MATERIAL FOR THE TASK:
::::::::::

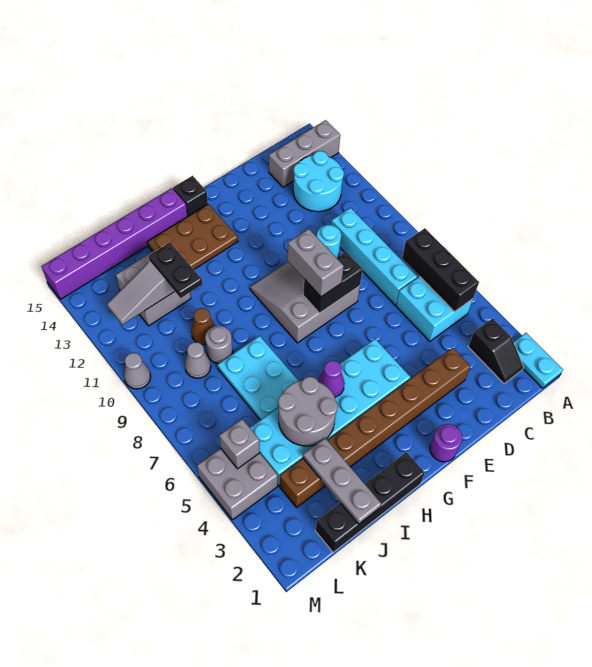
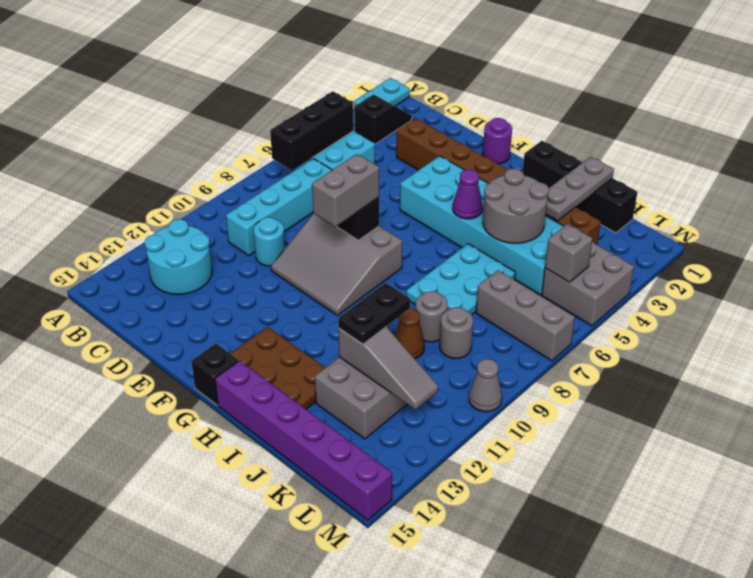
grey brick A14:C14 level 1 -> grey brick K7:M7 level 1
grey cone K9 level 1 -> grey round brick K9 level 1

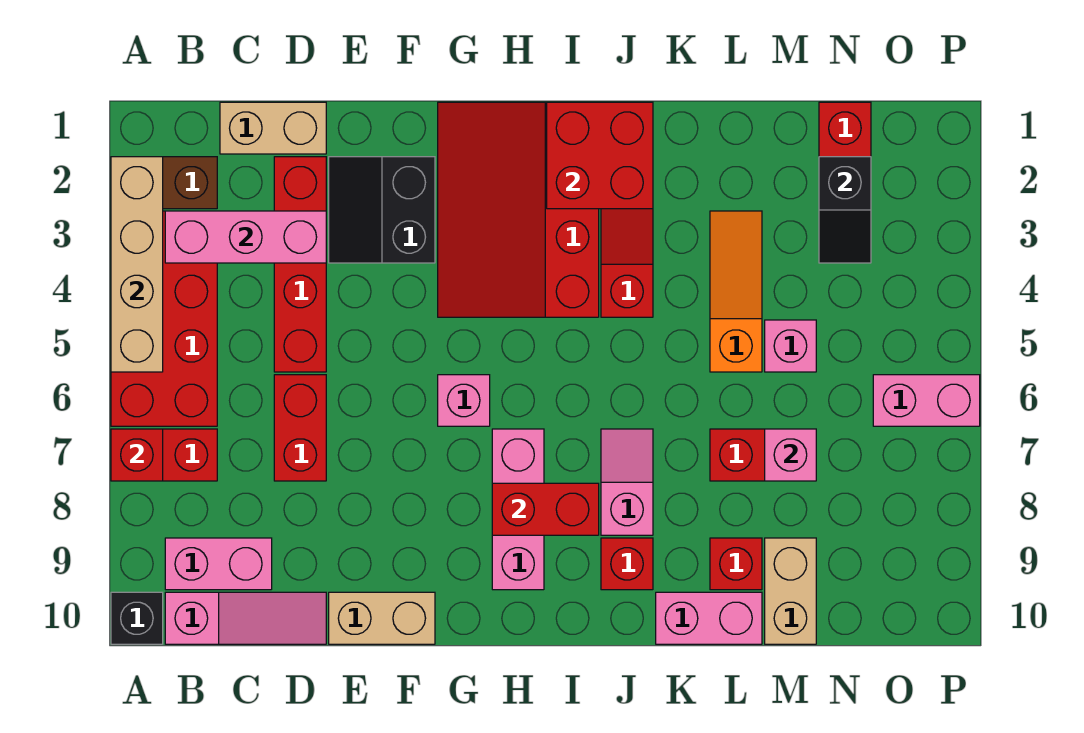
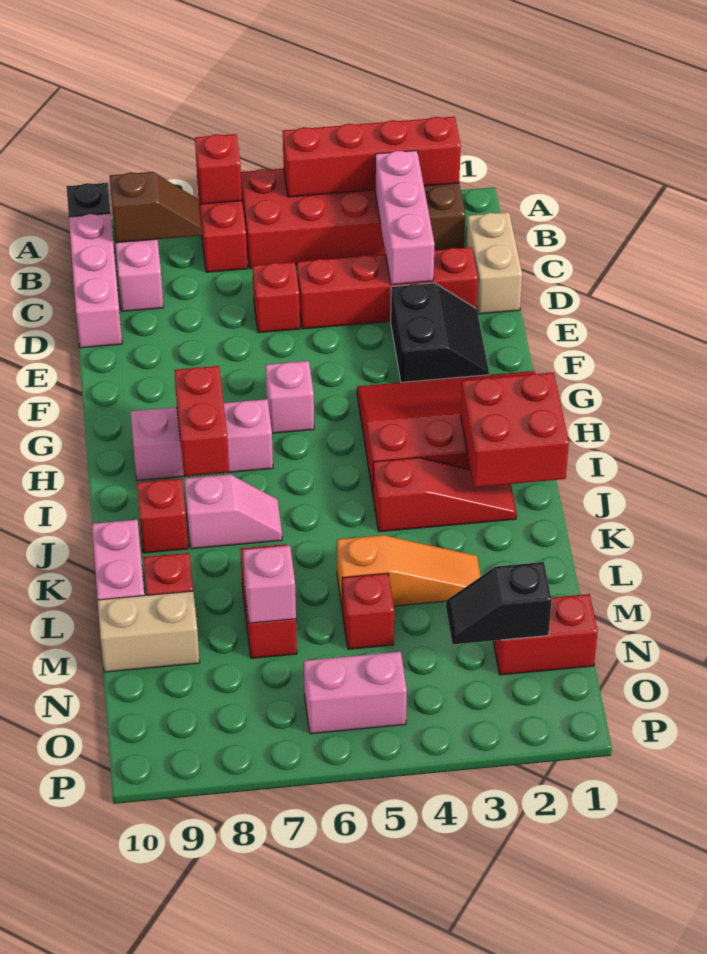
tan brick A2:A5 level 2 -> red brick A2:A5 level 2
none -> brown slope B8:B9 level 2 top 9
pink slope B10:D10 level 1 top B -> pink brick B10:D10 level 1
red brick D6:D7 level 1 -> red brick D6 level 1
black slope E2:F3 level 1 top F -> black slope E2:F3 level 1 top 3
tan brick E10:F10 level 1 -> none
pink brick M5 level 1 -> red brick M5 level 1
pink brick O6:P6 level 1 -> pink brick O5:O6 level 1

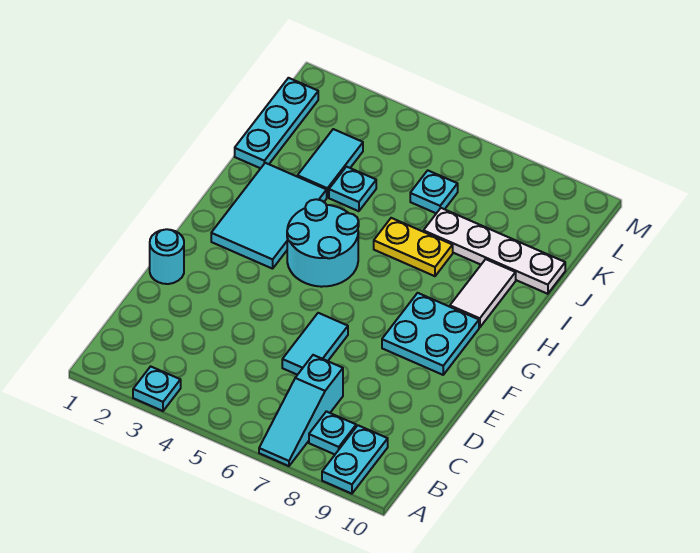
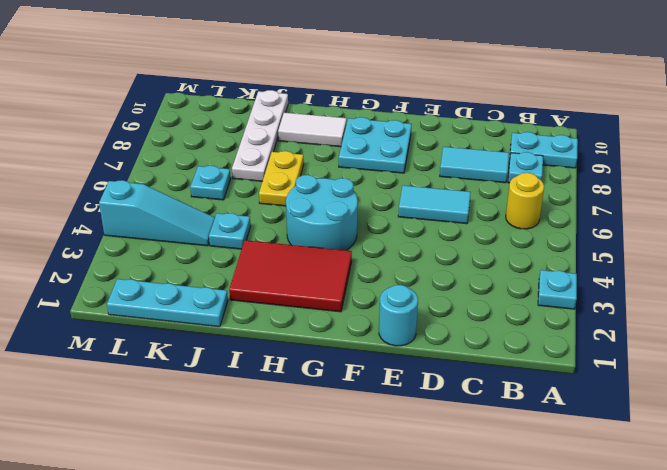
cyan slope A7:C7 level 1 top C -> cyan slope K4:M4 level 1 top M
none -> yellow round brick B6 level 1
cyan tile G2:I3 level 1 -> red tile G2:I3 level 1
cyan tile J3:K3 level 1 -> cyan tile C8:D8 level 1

::::::::::

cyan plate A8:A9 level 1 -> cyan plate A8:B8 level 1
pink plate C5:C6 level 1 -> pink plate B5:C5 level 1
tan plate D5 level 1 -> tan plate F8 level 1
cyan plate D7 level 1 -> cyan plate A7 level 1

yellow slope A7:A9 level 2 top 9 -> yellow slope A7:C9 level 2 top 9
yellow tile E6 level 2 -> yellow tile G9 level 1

::::::::::

WHAT YOU WILL DO: Exactly the lines above from the one that contains "grey brick A14:C14" down to the one that contains "cyan slope A7:C7" are to be output, both ends kept and pictures omitted.

RESPONSE TO THIS EXERCISE:
grey brick A14:C14 level 1 -> grey brick K7:M7 level 1
grey cone K9 level 1 -> grey round brick K9 level 1

tan brick A2:A5 level 2 -> red brick A2:A5 level 2
none -> brown slope B8:B9 level 2 top 9
pink slope B10:D10 level 1 top B -> pink brick B10:D10 level 1
red brick D6:D7 level 1 -> red brick D6 level 1
black slope E2:F3 level 1 top F -> black slope E2:F3 level 1 top 3
tan brick E10:F10 level 1 -> none
pink brick M5 level 1 -> red brick M5 level 1
pink brick O6:P6 level 1 -> pink brick O5:O6 level 1

cyan slope A7:C7 level 1 top C -> cyan slope K4:M4 level 1 top M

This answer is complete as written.